Image sets with object changes:
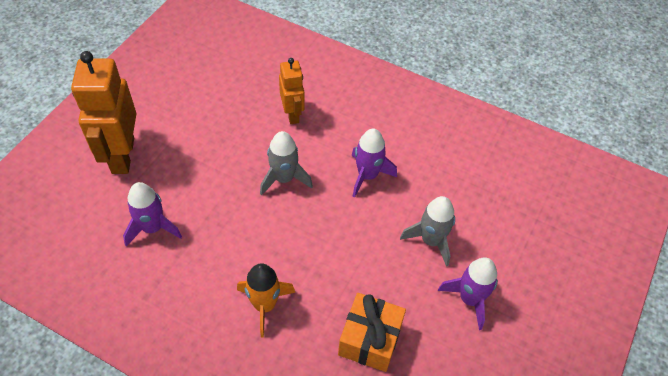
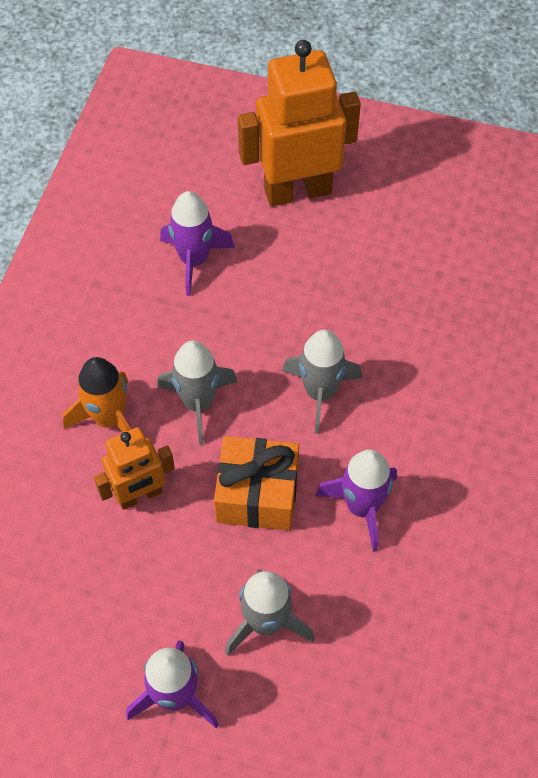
camera: 80 degrees right, 5 degrees up
(270, 248) = (198, 403): none -> grey rocket
(292, 114) = (446, 375): orange robot -> orange robot (140, 495)
(370, 339) = (83, 562): orange gift -> orange gift (257, 494)

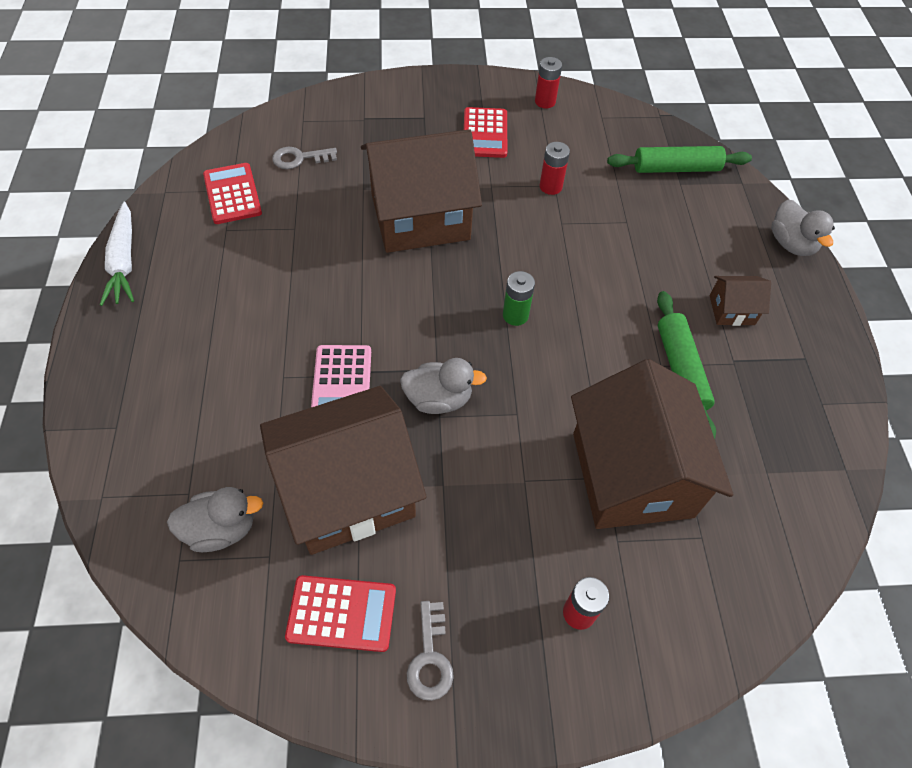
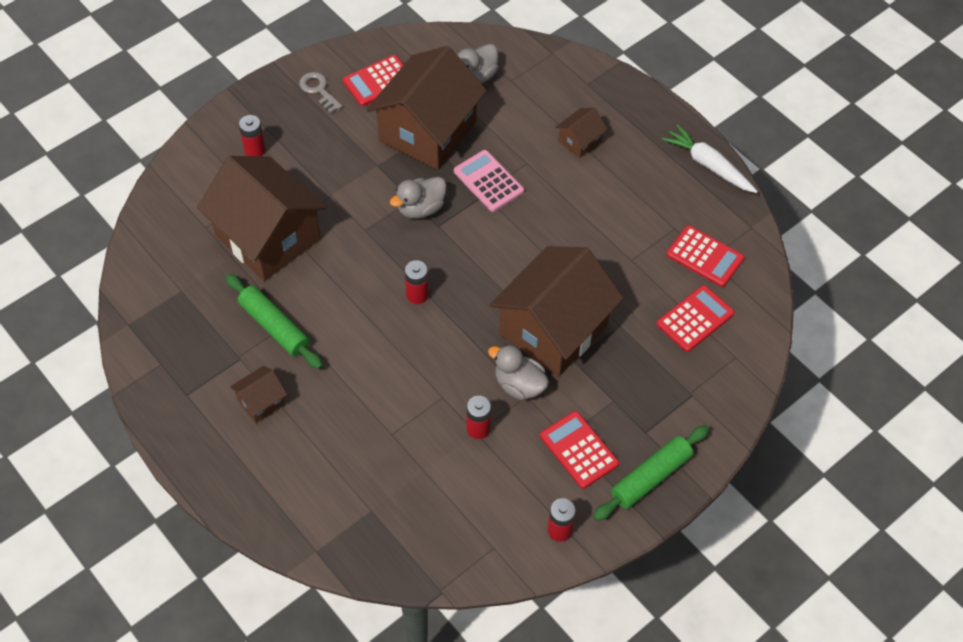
camera: 145 degrees right, 0 degrees up
(205, 365) = (579, 141): none -> brown house
(299, 158) = (695, 319): grey key -> red calculator
(515, 315) = (417, 295): green battery -> red battery
(676, 168) = (385, 526): green rolling pin -> green rolling pin (650, 477)
(791, 244) = (241, 504): grey duck -> grey duck (519, 385)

• PROBLEM REQUIREMENTS: Write out an exact transcription of the line with "(205, 365) = (579, 141): none -> brown house" and of each line after it; stop at the end of the records.

• RESPONSE:
(205, 365) = (579, 141): none -> brown house
(299, 158) = (695, 319): grey key -> red calculator
(515, 315) = (417, 295): green battery -> red battery
(676, 168) = (385, 526): green rolling pin -> green rolling pin (650, 477)
(791, 244) = (241, 504): grey duck -> grey duck (519, 385)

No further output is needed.